What to work on:
Skipping the images, transcribe each record below as it is.

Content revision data
== Segment start ==

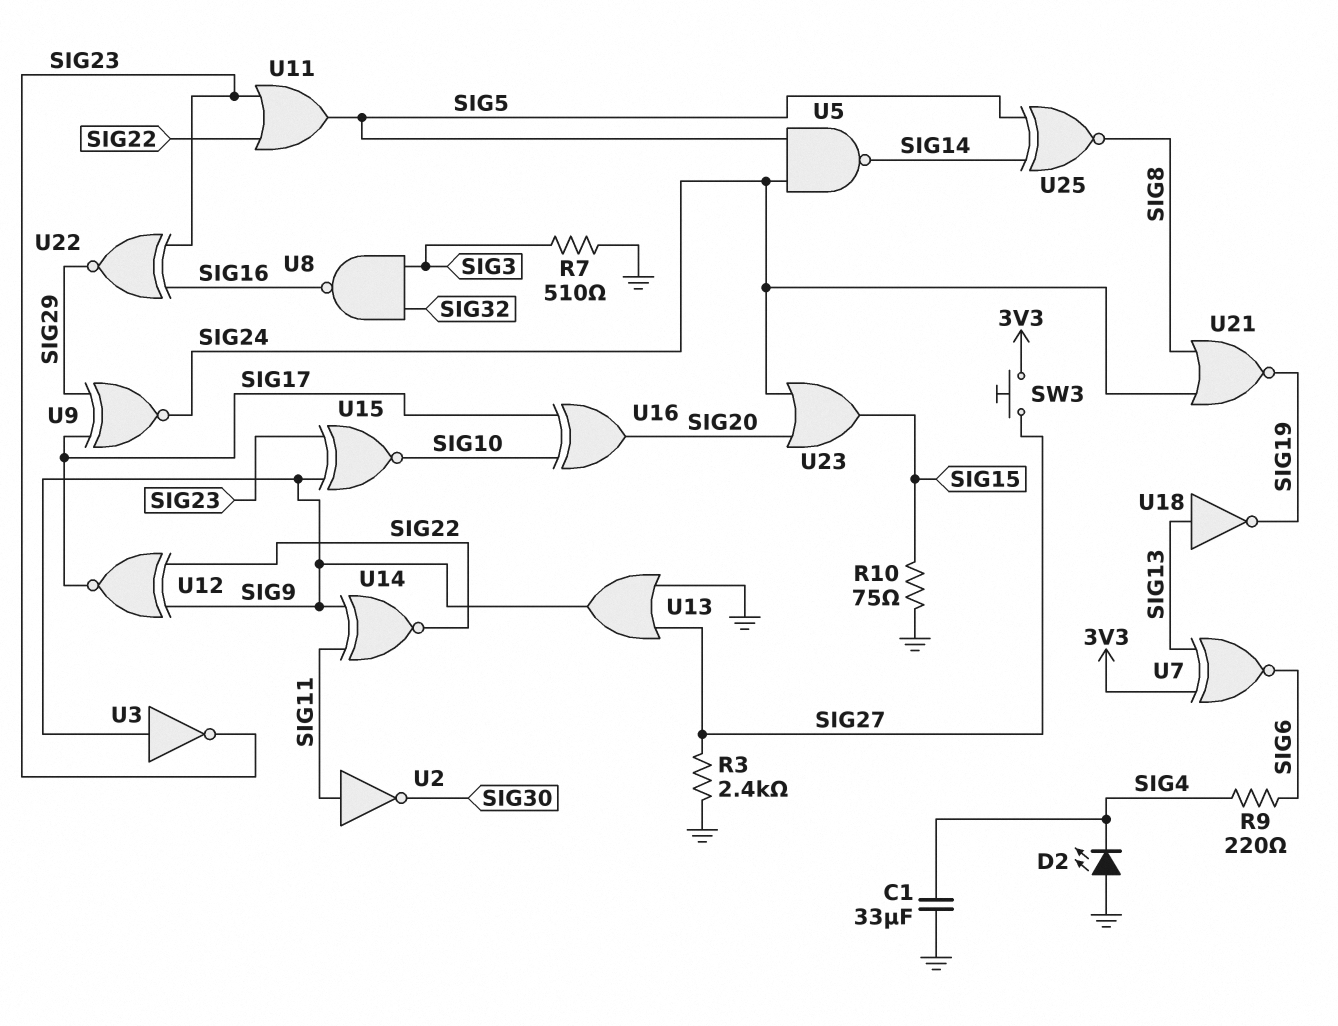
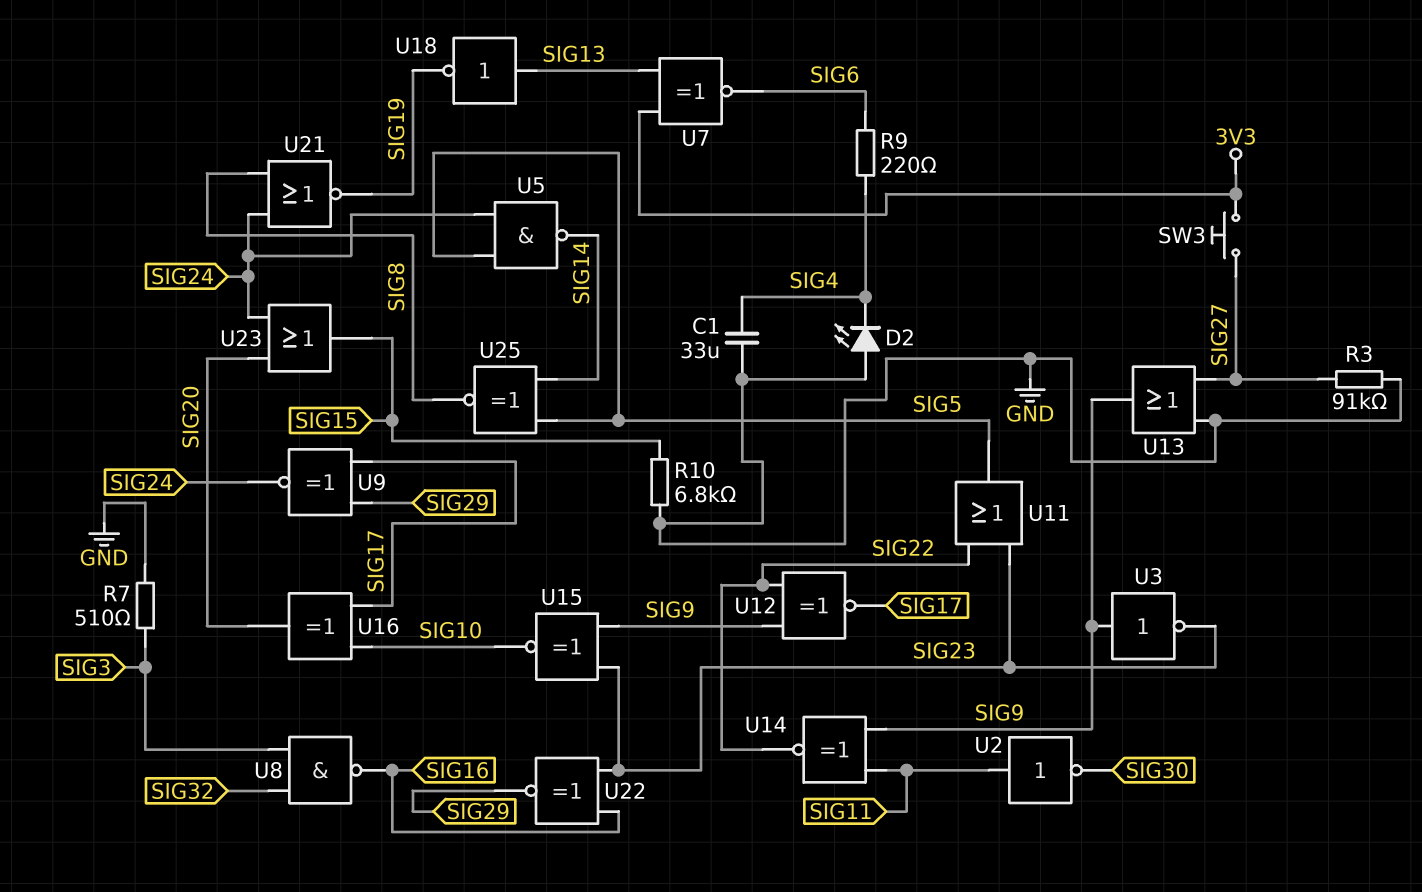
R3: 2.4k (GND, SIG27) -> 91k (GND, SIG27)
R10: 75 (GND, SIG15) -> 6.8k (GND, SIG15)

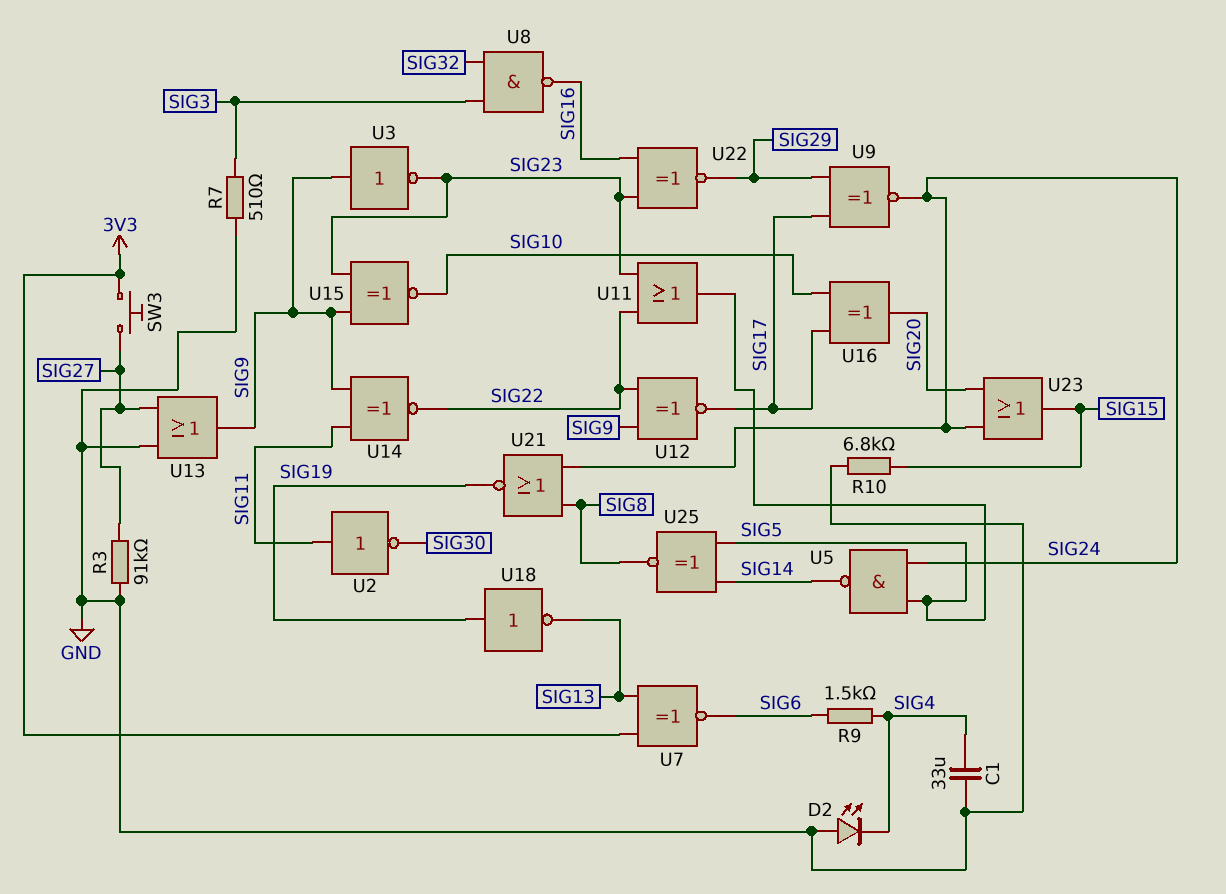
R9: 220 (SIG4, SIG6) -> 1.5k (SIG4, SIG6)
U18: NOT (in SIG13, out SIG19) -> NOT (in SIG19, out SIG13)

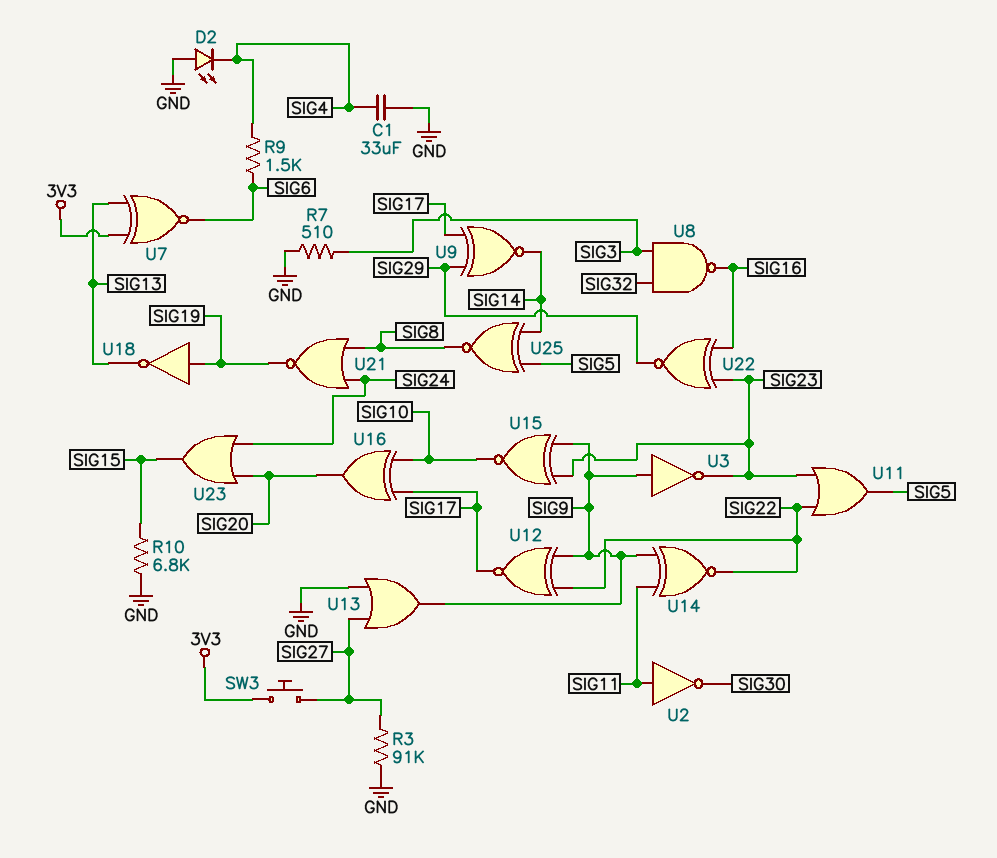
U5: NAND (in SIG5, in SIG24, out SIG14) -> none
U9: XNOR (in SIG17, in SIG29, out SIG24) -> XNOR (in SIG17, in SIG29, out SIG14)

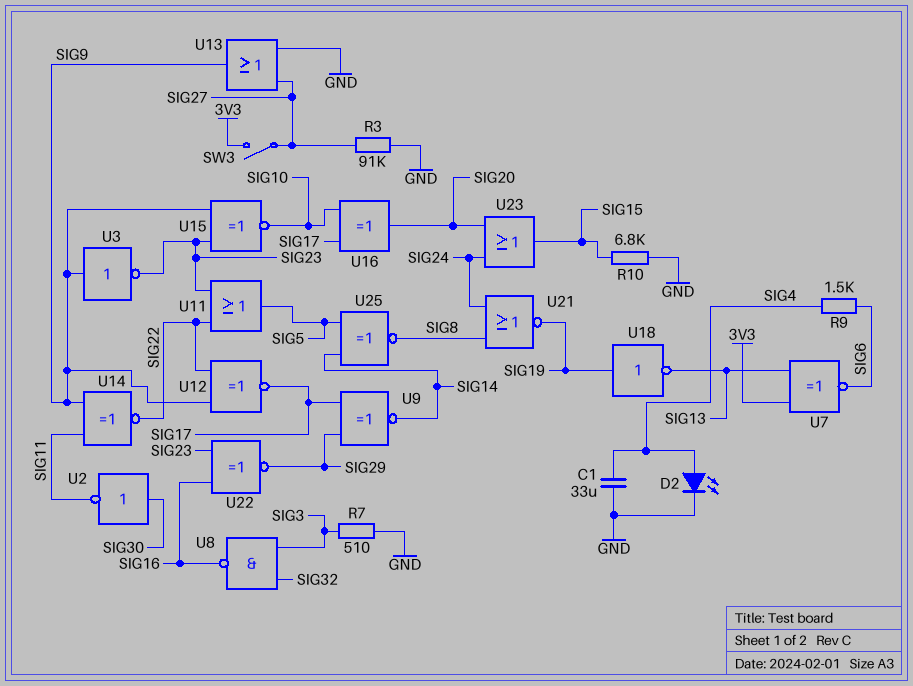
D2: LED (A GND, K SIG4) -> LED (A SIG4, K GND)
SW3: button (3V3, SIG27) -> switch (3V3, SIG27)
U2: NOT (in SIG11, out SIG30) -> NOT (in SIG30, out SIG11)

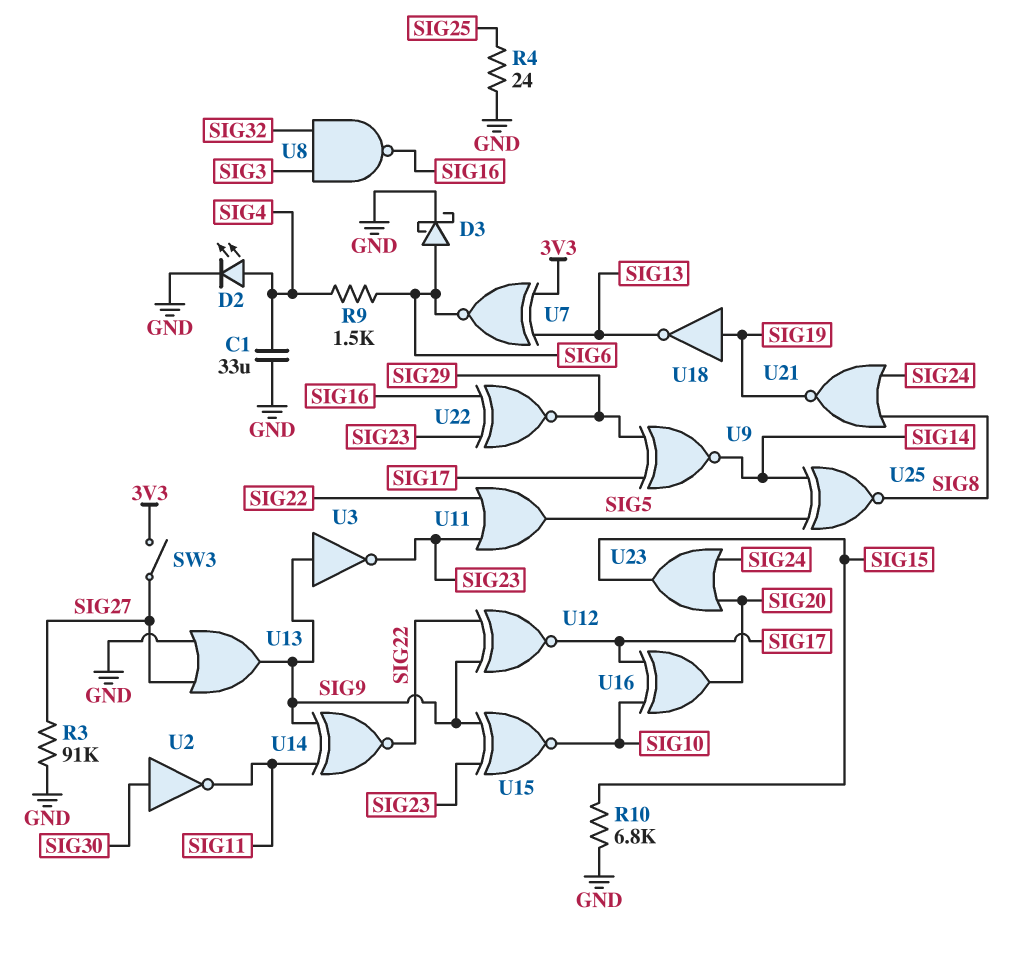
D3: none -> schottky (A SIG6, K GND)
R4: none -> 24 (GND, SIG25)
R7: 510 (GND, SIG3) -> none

== Segment end ==

Written answer:
R3: 2.4k (GND, SIG27) -> 91k (GND, SIG27)
R10: 75 (GND, SIG15) -> 6.8k (GND, SIG15)

R9: 220 (SIG4, SIG6) -> 1.5k (SIG4, SIG6)
U18: NOT (in SIG13, out SIG19) -> NOT (in SIG19, out SIG13)

U5: NAND (in SIG5, in SIG24, out SIG14) -> none
U9: XNOR (in SIG17, in SIG29, out SIG24) -> XNOR (in SIG17, in SIG29, out SIG14)

D2: LED (A GND, K SIG4) -> LED (A SIG4, K GND)
SW3: button (3V3, SIG27) -> switch (3V3, SIG27)
U2: NOT (in SIG11, out SIG30) -> NOT (in SIG30, out SIG11)

D3: none -> schottky (A SIG6, K GND)
R4: none -> 24 (GND, SIG25)
R7: 510 (GND, SIG3) -> none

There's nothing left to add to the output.